Recorded information:
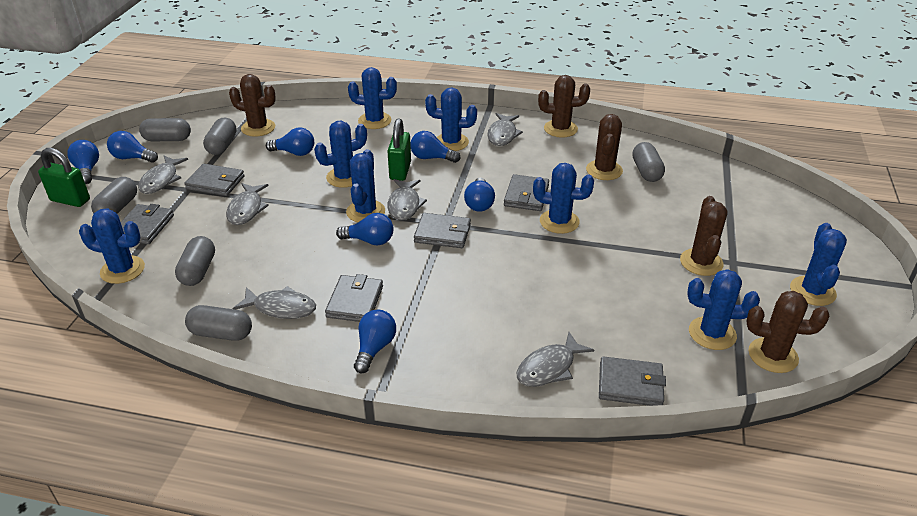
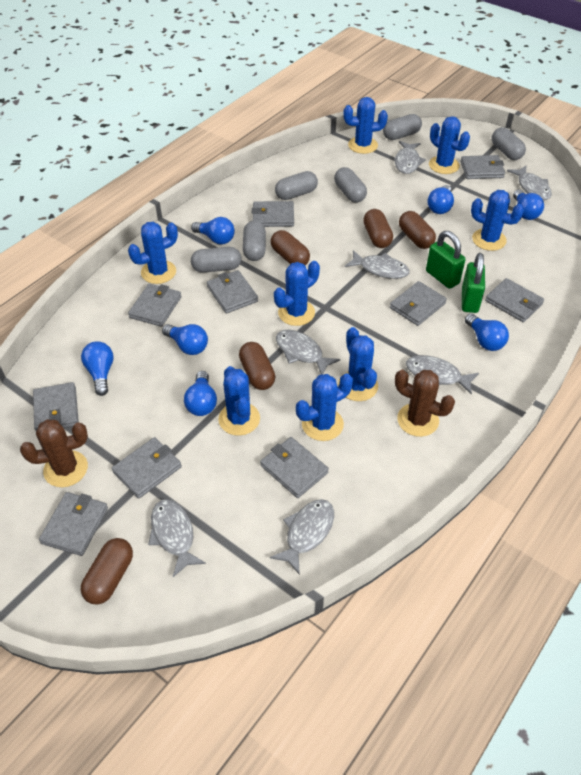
brown cactus: 5 -> 2
brown capsule: 0 -> 5
grey fish: 6 -> 7
grey wallet: 6 -> 10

Exercise brief: Repeat the data word for word. Skip the pictures.

Response:
brown cactus: 5 -> 2
brown capsule: 0 -> 5
grey fish: 6 -> 7
grey wallet: 6 -> 10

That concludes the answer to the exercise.